* **WHAT THE TASK REQUIRES**:
Across the entries below, how many lines have the word "moved" in them? Respond with only the number.

***** PROVIDED MATERIAL

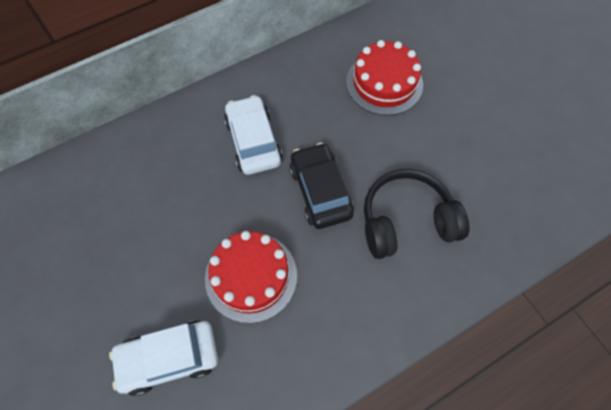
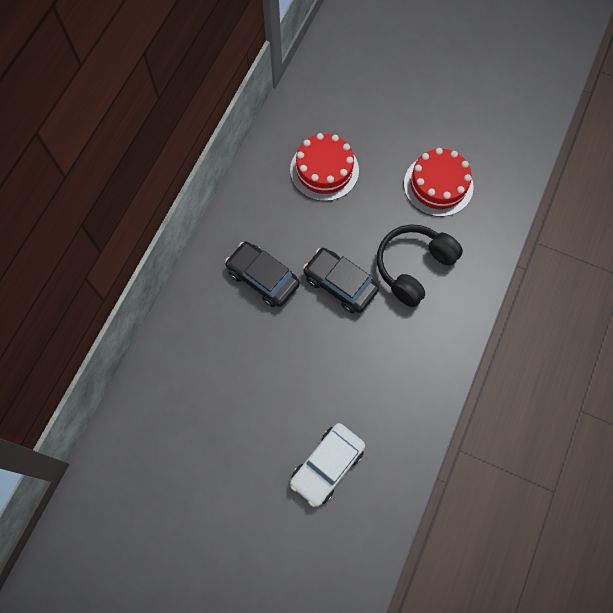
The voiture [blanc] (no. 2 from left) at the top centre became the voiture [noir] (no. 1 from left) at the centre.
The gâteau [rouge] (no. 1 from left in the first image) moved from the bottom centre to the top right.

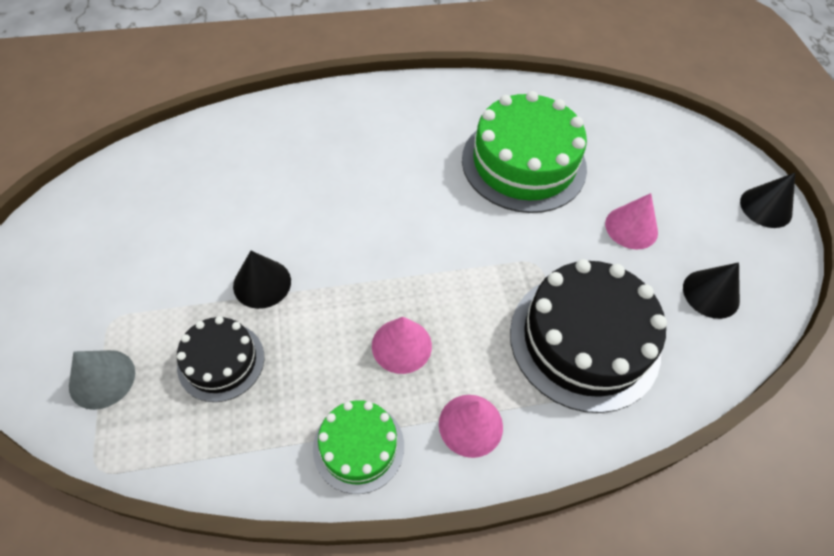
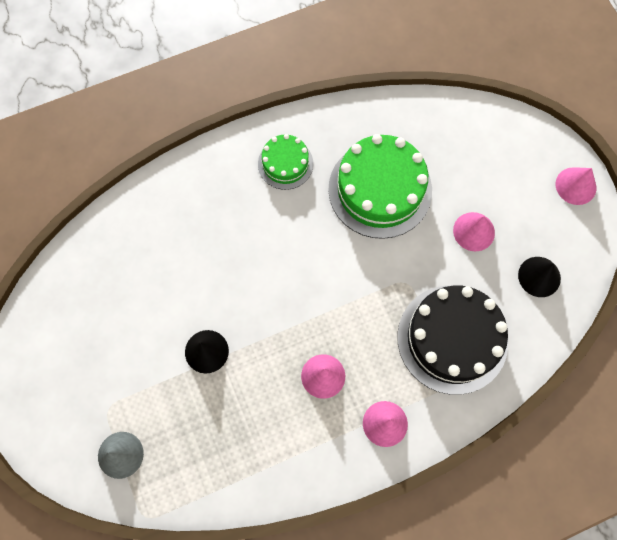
The gâteau [vert] (no. 1 from left) moved from the bottom centre to the top centre.
The cône [noir] (no. 3 from left) at the middle right became the cône [rose] (no. 4 from left) at the middle right.
The gâteau [noir] (no. 1 from left) at the middle left disappeared.

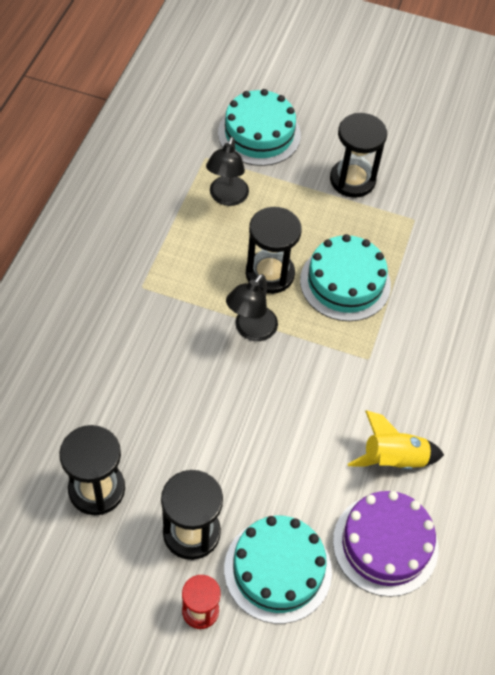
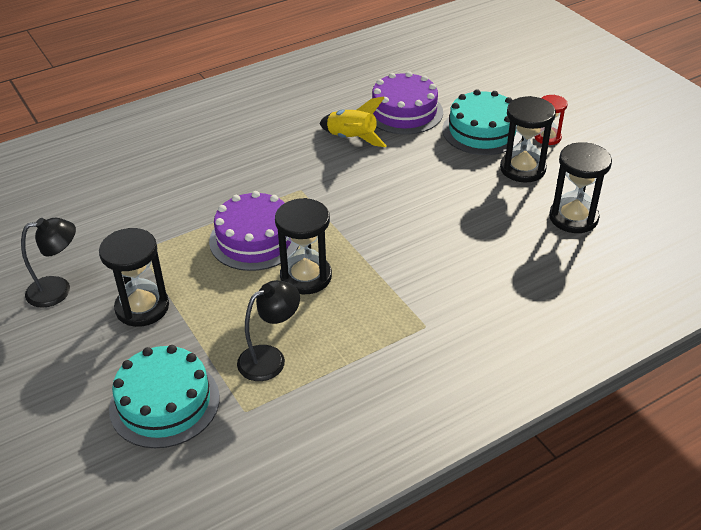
The lampe [noir] (no. 2 from left in the first image) moved from the centre to the middle left.
The gâteau [turquoise] (no. 3 from left) at the middle right became the gâteau [violet] (no. 1 from left) at the centre.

**********

* **SOLUTION TO THIS TASK**:
3